- [INFORMATION SUPPLIED]:
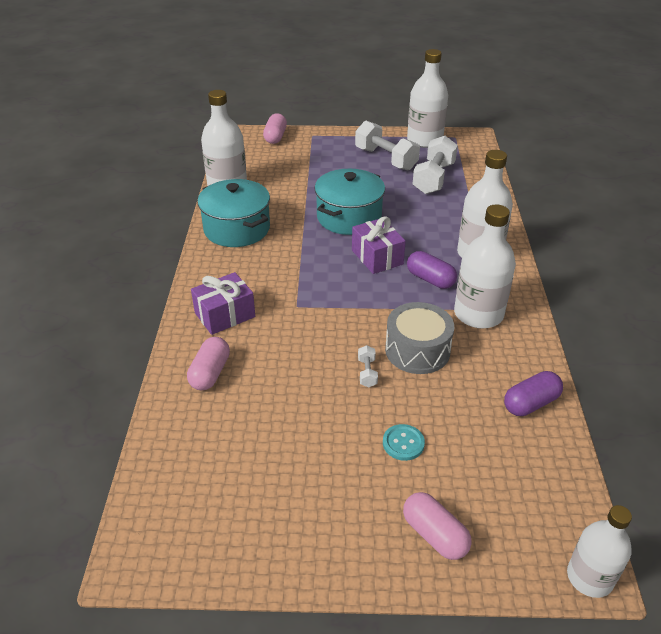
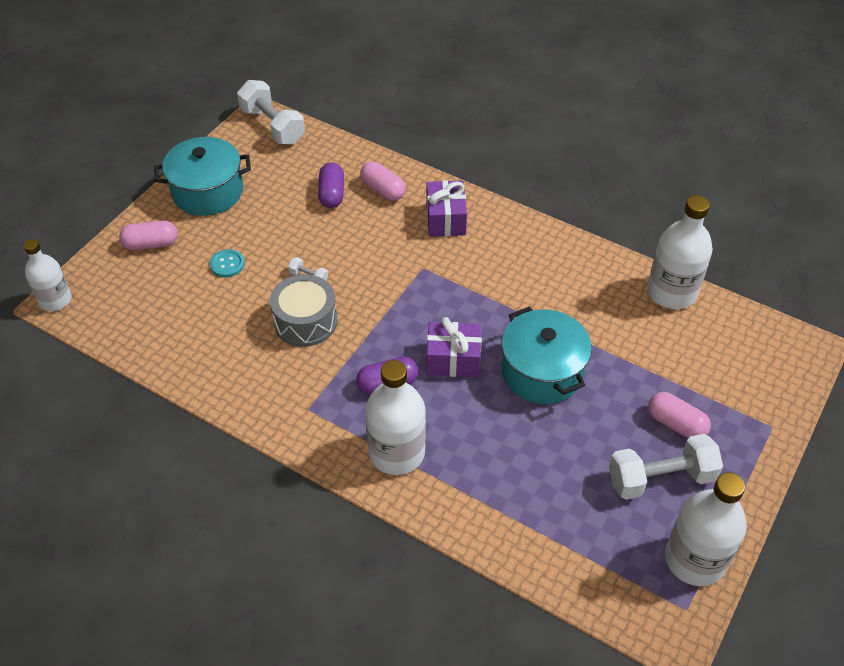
camera: 120 degrees right, 10 degrees up
(237, 229) = (577, 271): turquoise pot -> turquoise pot (207, 192)
(275, 137) = (784, 384): pink capsule -> pink capsule (676, 424)
(433, 178) = (580, 505): white dumbbell -> white dumbbell (273, 126)
(478, 314) = (312, 392): white bottle -> none
(530, 403) = (191, 361): purple capsule -> purple capsule (332, 194)

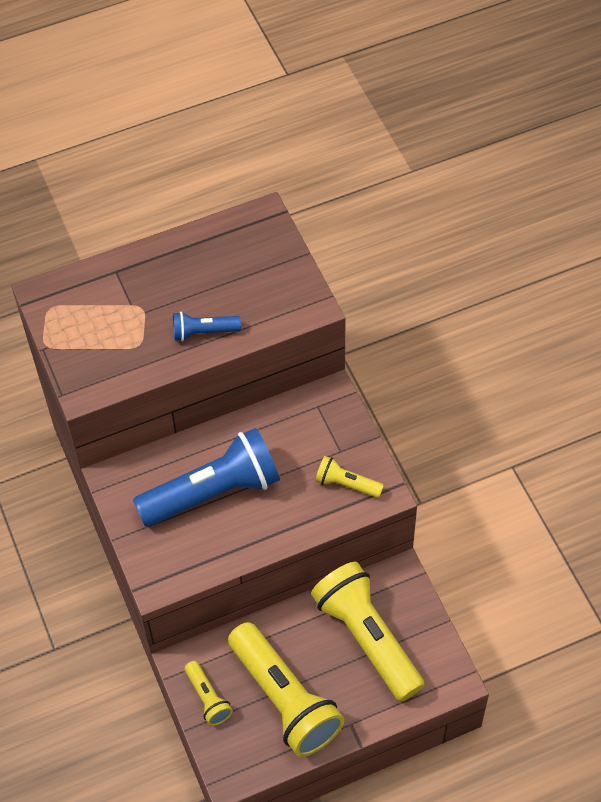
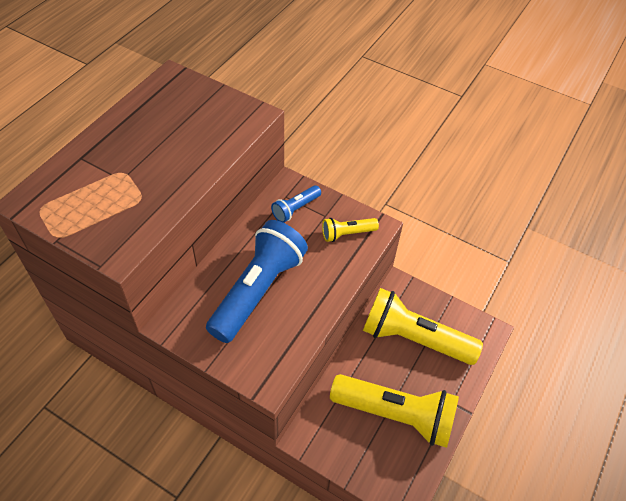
camera: 40 degrees left, 5 degrees down
(203, 332) = (187, 165): blue flashlight -> blue flashlight (295, 209)
(208, 698) = (343, 451): yellow flashlight -> none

- [PROBLEM]:
Without including any picture, output all the material exactly as it appears.

- [RESPONSE AREA]:
camera: 120 degrees right, 10 degrees up
(237, 229) = (577, 271): turquoise pot -> turquoise pot (207, 192)
(275, 137) = (784, 384): pink capsule -> pink capsule (676, 424)
(433, 178) = (580, 505): white dumbbell -> white dumbbell (273, 126)
(478, 314) = (312, 392): white bottle -> none
(530, 403) = (191, 361): purple capsule -> purple capsule (332, 194)

camera: 40 degrees left, 5 degrees down
(203, 332) = (187, 165): blue flashlight -> blue flashlight (295, 209)
(208, 698) = (343, 451): yellow flashlight -> none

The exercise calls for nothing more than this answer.